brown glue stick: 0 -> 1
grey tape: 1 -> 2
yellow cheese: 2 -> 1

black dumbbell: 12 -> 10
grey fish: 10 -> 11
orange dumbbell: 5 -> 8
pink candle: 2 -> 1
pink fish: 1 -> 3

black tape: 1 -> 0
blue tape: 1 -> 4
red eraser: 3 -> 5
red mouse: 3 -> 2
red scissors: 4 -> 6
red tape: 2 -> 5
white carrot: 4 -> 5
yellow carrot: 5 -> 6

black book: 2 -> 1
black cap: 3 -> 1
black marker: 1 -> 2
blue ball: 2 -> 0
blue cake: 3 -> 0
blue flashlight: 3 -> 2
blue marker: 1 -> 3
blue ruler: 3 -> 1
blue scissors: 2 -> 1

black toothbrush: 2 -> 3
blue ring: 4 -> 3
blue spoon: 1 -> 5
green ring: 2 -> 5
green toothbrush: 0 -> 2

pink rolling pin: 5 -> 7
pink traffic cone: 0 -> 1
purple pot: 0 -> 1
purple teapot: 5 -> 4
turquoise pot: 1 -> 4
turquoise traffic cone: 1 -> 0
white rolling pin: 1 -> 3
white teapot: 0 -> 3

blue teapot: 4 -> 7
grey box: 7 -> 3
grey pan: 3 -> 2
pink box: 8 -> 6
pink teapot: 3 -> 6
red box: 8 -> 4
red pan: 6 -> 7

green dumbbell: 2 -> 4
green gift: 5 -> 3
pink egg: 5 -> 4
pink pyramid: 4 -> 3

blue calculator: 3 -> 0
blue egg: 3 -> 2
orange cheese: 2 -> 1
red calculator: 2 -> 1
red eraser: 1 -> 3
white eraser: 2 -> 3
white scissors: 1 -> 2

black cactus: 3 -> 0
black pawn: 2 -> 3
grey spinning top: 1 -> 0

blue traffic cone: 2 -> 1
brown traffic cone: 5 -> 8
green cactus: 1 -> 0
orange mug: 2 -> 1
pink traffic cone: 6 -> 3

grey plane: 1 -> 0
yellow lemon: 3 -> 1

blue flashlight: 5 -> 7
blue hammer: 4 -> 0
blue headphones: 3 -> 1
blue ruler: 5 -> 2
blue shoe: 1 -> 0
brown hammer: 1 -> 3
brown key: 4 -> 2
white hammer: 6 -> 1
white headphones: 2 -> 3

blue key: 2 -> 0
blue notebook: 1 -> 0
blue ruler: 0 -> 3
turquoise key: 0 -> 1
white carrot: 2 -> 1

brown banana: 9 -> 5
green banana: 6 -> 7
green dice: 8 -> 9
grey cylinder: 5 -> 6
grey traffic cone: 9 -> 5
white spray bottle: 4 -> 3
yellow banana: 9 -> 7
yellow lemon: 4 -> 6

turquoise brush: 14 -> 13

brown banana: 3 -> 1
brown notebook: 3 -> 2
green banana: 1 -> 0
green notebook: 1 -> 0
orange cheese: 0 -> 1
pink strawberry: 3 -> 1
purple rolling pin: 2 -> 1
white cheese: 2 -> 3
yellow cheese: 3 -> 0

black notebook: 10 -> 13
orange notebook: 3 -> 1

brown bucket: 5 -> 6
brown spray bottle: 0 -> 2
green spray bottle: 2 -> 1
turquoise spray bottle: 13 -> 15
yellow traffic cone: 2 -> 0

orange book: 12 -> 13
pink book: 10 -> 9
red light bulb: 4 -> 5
----------
Problem requirements: Word for word, restate the lines above from the line containing "brown traffic cone: 5 -> 8" through the line containing "brown banana: 9 -> 5", with both included and nothing else.

Your solution:
brown traffic cone: 5 -> 8
green cactus: 1 -> 0
orange mug: 2 -> 1
pink traffic cone: 6 -> 3

grey plane: 1 -> 0
yellow lemon: 3 -> 1

blue flashlight: 5 -> 7
blue hammer: 4 -> 0
blue headphones: 3 -> 1
blue ruler: 5 -> 2
blue shoe: 1 -> 0
brown hammer: 1 -> 3
brown key: 4 -> 2
white hammer: 6 -> 1
white headphones: 2 -> 3

blue key: 2 -> 0
blue notebook: 1 -> 0
blue ruler: 0 -> 3
turquoise key: 0 -> 1
white carrot: 2 -> 1

brown banana: 9 -> 5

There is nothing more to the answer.